**WORK REQUIRED**
Rewrite all the rows below, replacing every occurrence of "purple cotton shirt" with "violet cotton shirt" and leaving everything else unchanged. Leave the pictures out of your answer.

- - - -

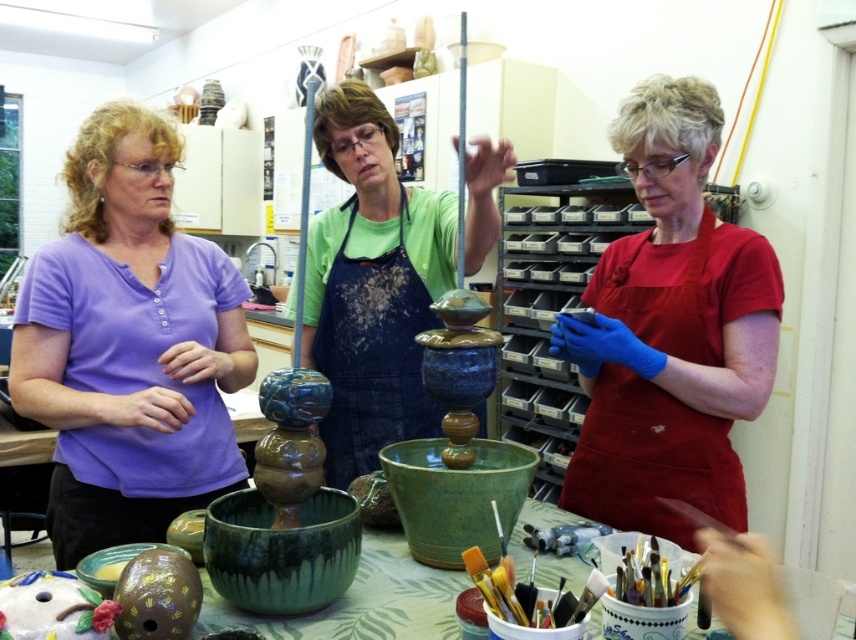
Question: Is purple cotton shirt at left above blue glossy vase at center?

Choices:
 (A) no
 (B) yes

Answer: (A)

Question: Which object is farther from the camera taking this photo?

Choices:
 (A) blue denim apron at center
 (B) purple cotton shirt at left
 (C) red matte apron at center
 (D) blue glossy vase at center

Answer: (A)

Question: Where is purple cotton shirt at left located in relation to blue glossy vase at center in the image?

Choices:
 (A) left
 (B) right

Answer: (A)

Question: Which point appears farthest from the camera in this image?

Choices:
 (A) (437, 323)
 (B) (450, 220)
 (C) (643, 440)

Answer: (A)

Question: Which of these objects is positioned farthest from the blue glossy vase at center?

Choices:
 (A) purple cotton shirt at left
 (B) blue denim apron at center
 (C) red matte apron at center

Answer: (C)

Question: Does purple cotton shirt at left have a smaller size compared to blue denim apron at center?

Choices:
 (A) yes
 (B) no

Answer: (B)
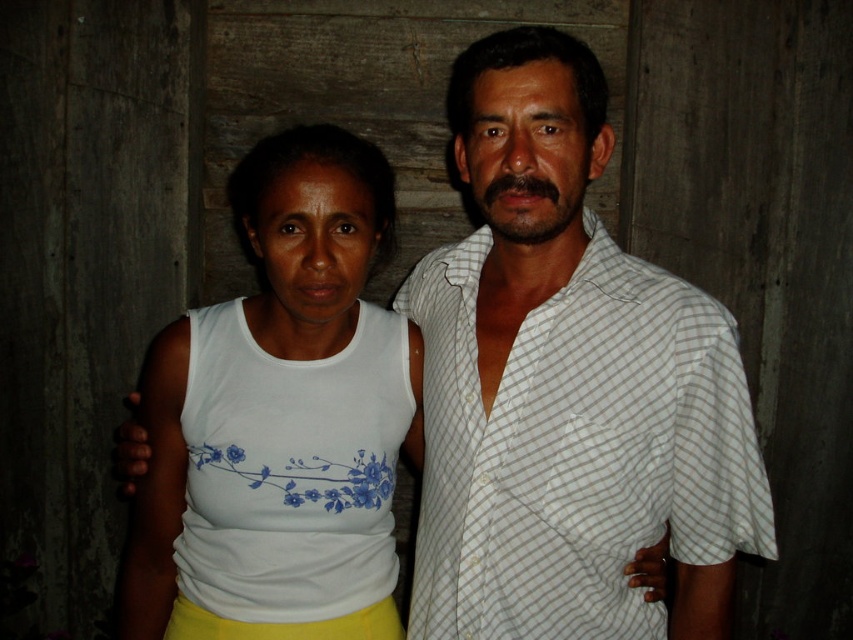
You are trying to decide which clothing item to take from the image. Both the white cotton shirt at center and the white fabric tank top at center are visible. Which one is more accessible to reach?

The white cotton shirt at center is more accessible to reach because it is in front of the white fabric tank top at center.

You are a photographer trying to capture a group photo. You have two subjects wearing the white cotton shirt at center and the white checkered shirt at right. If you want to ensure both shirts are visible in the frame, which shirt should you focus on adjusting the camera angle for, considering their widths?

The white cotton shirt at center is wider than the white checkered shirt at right. To ensure both shirts are visible, focus on adjusting the camera angle to accommodate the wider white cotton shirt at center.

Based on the photo, you are a photographer standing at the camera position. You want to adjust the focus so that both the white cotton shirt at center and the camera are in focus. What is the minimum distance you should set the focus range to?

The white cotton shirt at center and camera are 1.00 meters apart, so the minimum focus range should be set to at least 1.00 meters to ensure both are in focus.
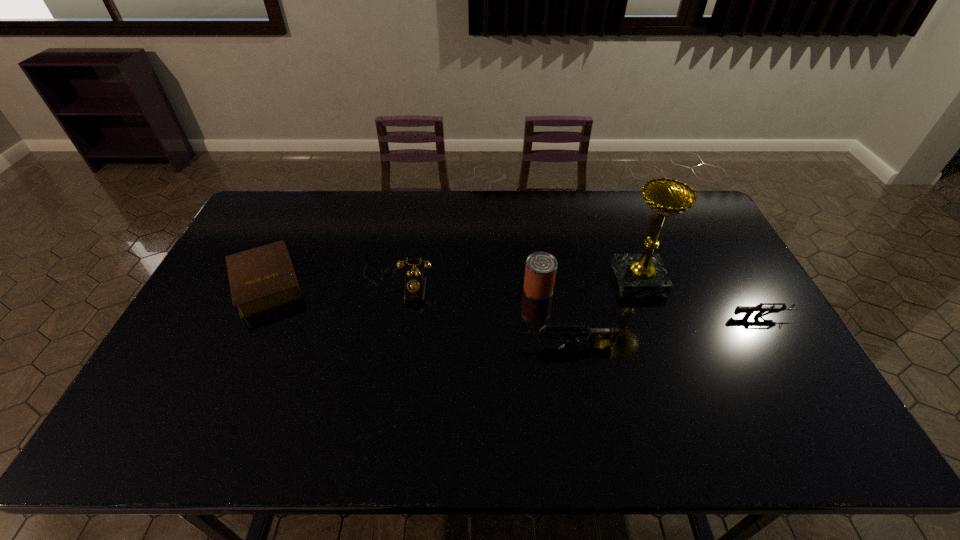
Where is `the nearer gun`? The height and width of the screenshot is (540, 960). the nearer gun is located at coordinates (591, 334).

Image resolution: width=960 pixels, height=540 pixels. Find the location of `the taller gun`. the taller gun is located at coordinates (591, 334).

Image resolution: width=960 pixels, height=540 pixels. Identify the location of the shorter gun. (749, 310).

You are a GUI agent. You are given a task and a screenshot of the screen. Output one action in this format:
    pyautogui.click(x=<x>, y=<y>)
    Task: Click on the rightmost object
    
    Given the screenshot: What is the action you would take?
    pyautogui.click(x=749, y=310)

Where is `telephone`? The image size is (960, 540). telephone is located at coordinates (415, 283).

Find the location of `can`. can is located at coordinates (540, 271).

Where is `the leftmost object`? The width and height of the screenshot is (960, 540). the leftmost object is located at coordinates (263, 278).

At what (x,y) coordinates should I click in order to perform the action: click on the fifth object from left to right. Please return your answer as a coordinate pair (x, y). Looking at the image, I should click on (638, 275).

Identify the location of award. Image resolution: width=960 pixels, height=540 pixels. (638, 275).

Find the location of a particular element. This screenshot has height=540, width=960. vacant region located 0.210m aimed along the barrel of the fourth tallest object is located at coordinates (437, 344).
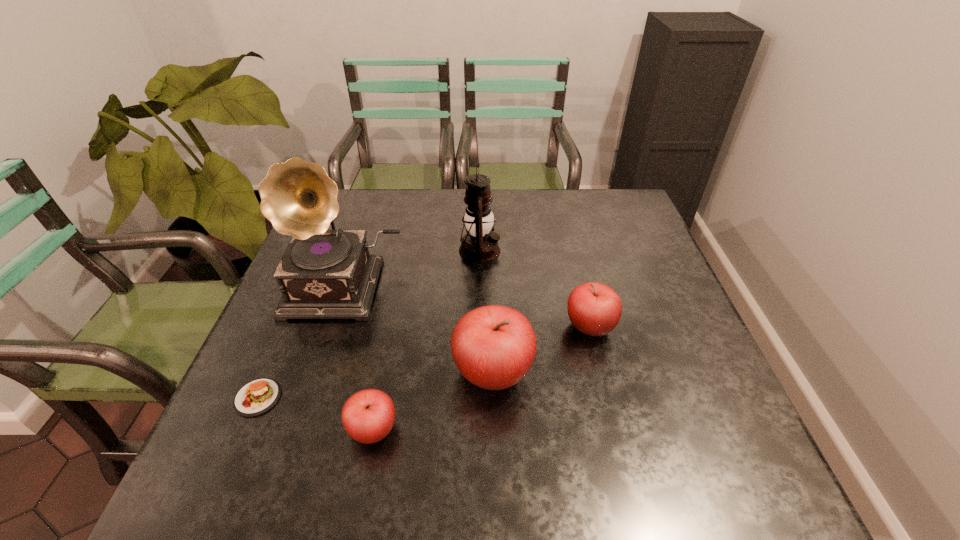
Image resolution: width=960 pixels, height=540 pixels. Identify the location of free spot between the fifth tallest object and the shortest object. (316, 414).

Image resolution: width=960 pixels, height=540 pixels. I want to click on vacant point located between the fifth shortest object and the tallest object, so click(x=412, y=269).

Point out which object is positioned as the third nearest to the second tallest object. Please provide its 2D coordinates. Your answer should be formatted as a tuple, i.e. [(x, y)], where the tuple contains the x and y coordinates of a point satisfying the conditions above.

[(493, 347)]

Identify which object is the closest to the lantern. Please provide its 2D coordinates. Your answer should be formatted as a tuple, i.e. [(x, y)], where the tuple contains the x and y coordinates of a point satisfying the conditions above.

[(323, 274)]

Where is `apple that is the second closest one to the second shortest apple`? Image resolution: width=960 pixels, height=540 pixels. apple that is the second closest one to the second shortest apple is located at coordinates (368, 416).

Where is `the second closest apple to the rightmost object`? This screenshot has width=960, height=540. the second closest apple to the rightmost object is located at coordinates tap(368, 416).

Where is `vacant area that satisfies the following two spatial constraints: 1. on the front side of the nearest apple; 2. on the right side of the shortest object`? The width and height of the screenshot is (960, 540). vacant area that satisfies the following two spatial constraints: 1. on the front side of the nearest apple; 2. on the right side of the shortest object is located at coordinates (244, 430).

I want to click on free spot that satisfies the following two spatial constraints: 1. on the horn of the rightmost object; 2. on the left side of the record player, so click(x=331, y=327).

Locate an element on the screen. This screenshot has width=960, height=540. free location that satisfies the following two spatial constraints: 1. on the side of the tallest apple, there is a wick adjustment knob; 2. on the left side of the lantern is located at coordinates (480, 373).

The image size is (960, 540). I want to click on free space that satisfies the following two spatial constraints: 1. on the side of the lantern, there is a wick adjustment knob; 2. on the horn of the record player, so click(480, 287).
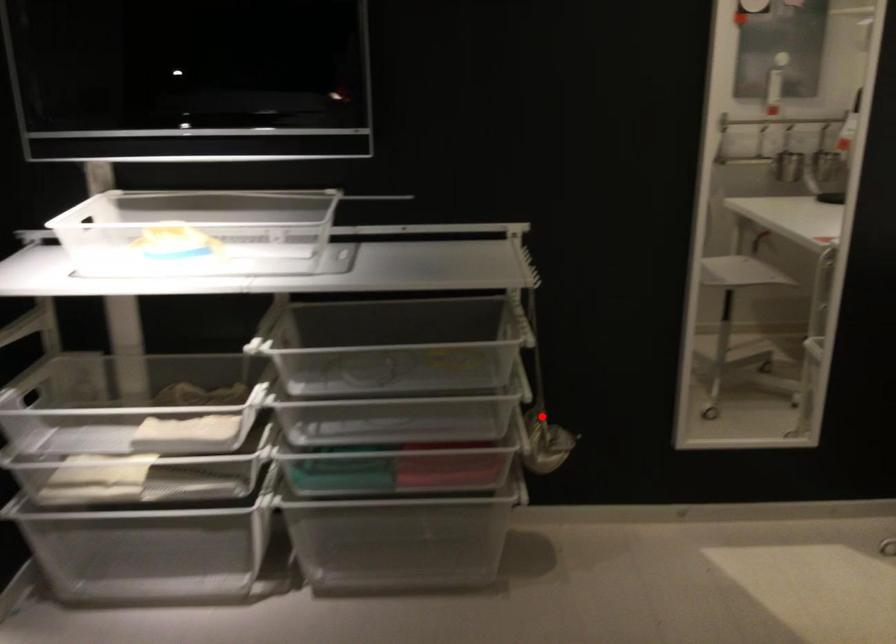
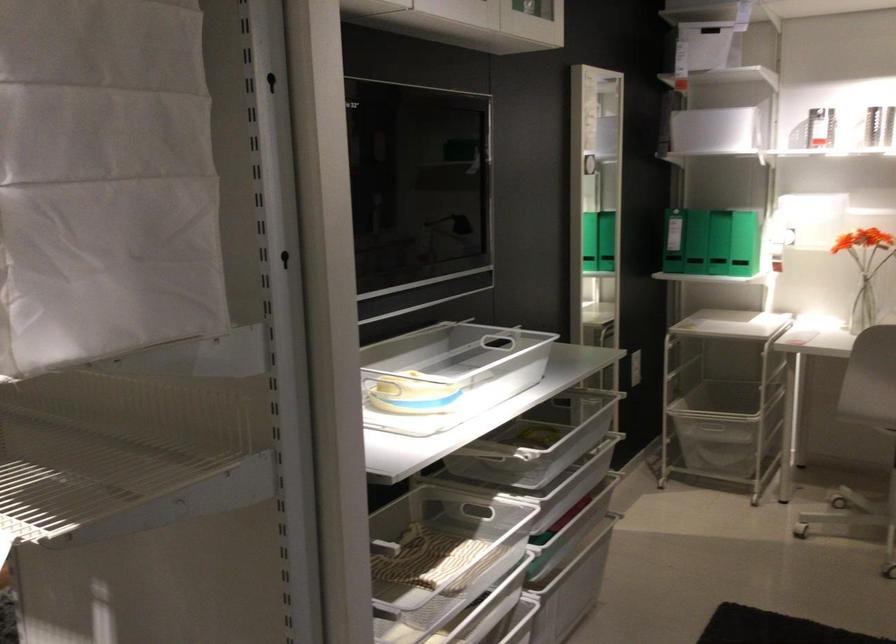
Question: I am providing you with two images of the same scene from different viewpoints. A red point is marked on the first image. Is the red point's position out of view in image 2?

Choices:
 (A) Yes
 (B) No

Answer: (A)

- - - -

**OUTPUT BELOW**
Question: Is violet cotton shirt at left above blue glossy vase at center?

Choices:
 (A) no
 (B) yes

Answer: (A)

Question: Which object is farther from the camera taking this photo?

Choices:
 (A) blue denim apron at center
 (B) violet cotton shirt at left
 (C) red matte apron at center
 (D) blue glossy vase at center

Answer: (A)

Question: Where is violet cotton shirt at left located in relation to blue glossy vase at center in the image?

Choices:
 (A) left
 (B) right

Answer: (A)

Question: Which point appears farthest from the camera in this image?

Choices:
 (A) (437, 323)
 (B) (450, 220)
 (C) (643, 440)

Answer: (A)

Question: Which of these objects is positioned farthest from the blue glossy vase at center?

Choices:
 (A) violet cotton shirt at left
 (B) blue denim apron at center
 (C) red matte apron at center

Answer: (C)

Question: Does violet cotton shirt at left have a smaller size compared to blue denim apron at center?

Choices:
 (A) yes
 (B) no

Answer: (B)
You are trying to decide which clothing item to take from the image. Both the white cotton shirt at center and the white fabric tank top at center are visible. Which one is more accessible to reach?

The white cotton shirt at center is more accessible to reach because it is in front of the white fabric tank top at center.

You are a photographer trying to capture a group photo. You have two subjects wearing the white cotton shirt at center and the white checkered shirt at right. If you want to ensure both shirts are visible in the frame, which shirt should you focus on adjusting the camera angle for, considering their widths?

The white cotton shirt at center is wider than the white checkered shirt at right. To ensure both shirts are visible, focus on adjusting the camera angle to accommodate the wider white cotton shirt at center.

Based on the photo, you are a photographer standing at the camera position. You want to adjust the focus so that both the white cotton shirt at center and the camera are in focus. What is the minimum distance you should set the focus range to?

The white cotton shirt at center and camera are 1.00 meters apart, so the minimum focus range should be set to at least 1.00 meters to ensure both are in focus.
Where is `the nearer gun`? The height and width of the screenshot is (540, 960). the nearer gun is located at coordinates (591, 334).

Image resolution: width=960 pixels, height=540 pixels. Find the location of `the taller gun`. the taller gun is located at coordinates (591, 334).

Image resolution: width=960 pixels, height=540 pixels. Identify the location of the shorter gun. (749, 310).

You are a GUI agent. You are given a task and a screenshot of the screen. Output one action in this format:
    pyautogui.click(x=<x>, y=<y>)
    Task: Click on the rightmost object
    
    Given the screenshot: What is the action you would take?
    pyautogui.click(x=749, y=310)

Where is `telephone`? The image size is (960, 540). telephone is located at coordinates (415, 283).

Find the location of `can`. can is located at coordinates (540, 271).

Where is `the leftmost object`? The width and height of the screenshot is (960, 540). the leftmost object is located at coordinates (263, 278).

At what (x,y) coordinates should I click in order to perform the action: click on the fifth object from left to right. Please return your answer as a coordinate pair (x, y). Looking at the image, I should click on (638, 275).

Identify the location of award. Image resolution: width=960 pixels, height=540 pixels. (638, 275).

Find the location of a particular element. This screenshot has height=540, width=960. vacant region located 0.210m aimed along the barrel of the fourth tallest object is located at coordinates (437, 344).
Image resolution: width=960 pixels, height=540 pixels. Identify the location of free spot between the fifth tallest object and the shortest object. (316, 414).

Image resolution: width=960 pixels, height=540 pixels. I want to click on vacant point located between the fifth shortest object and the tallest object, so click(x=412, y=269).

Point out which object is positioned as the third nearest to the second tallest object. Please provide its 2D coordinates. Your answer should be formatted as a tuple, i.e. [(x, y)], where the tuple contains the x and y coordinates of a point satisfying the conditions above.

[(493, 347)]

Identify which object is the closest to the lantern. Please provide its 2D coordinates. Your answer should be formatted as a tuple, i.e. [(x, y)], where the tuple contains the x and y coordinates of a point satisfying the conditions above.

[(323, 274)]

Where is `apple that is the second closest one to the second shortest apple`? Image resolution: width=960 pixels, height=540 pixels. apple that is the second closest one to the second shortest apple is located at coordinates (368, 416).

Where is `the second closest apple to the rightmost object`? This screenshot has width=960, height=540. the second closest apple to the rightmost object is located at coordinates tap(368, 416).

Where is `vacant area that satisfies the following two spatial constraints: 1. on the front side of the nearest apple; 2. on the right side of the shortest object`? The width and height of the screenshot is (960, 540). vacant area that satisfies the following two spatial constraints: 1. on the front side of the nearest apple; 2. on the right side of the shortest object is located at coordinates (244, 430).

I want to click on free spot that satisfies the following two spatial constraints: 1. on the horn of the rightmost object; 2. on the left side of the record player, so click(x=331, y=327).

Locate an element on the screen. This screenshot has width=960, height=540. free location that satisfies the following two spatial constraints: 1. on the side of the tallest apple, there is a wick adjustment knob; 2. on the left side of the lantern is located at coordinates (480, 373).

The image size is (960, 540). I want to click on free space that satisfies the following two spatial constraints: 1. on the side of the lantern, there is a wick adjustment knob; 2. on the horn of the record player, so click(480, 287).
Question: I am providing you with two images of the same scene from different viewpoints. A red point is marked on the first image. Is the red point's position out of view in image 2?

Choices:
 (A) Yes
 (B) No

Answer: (A)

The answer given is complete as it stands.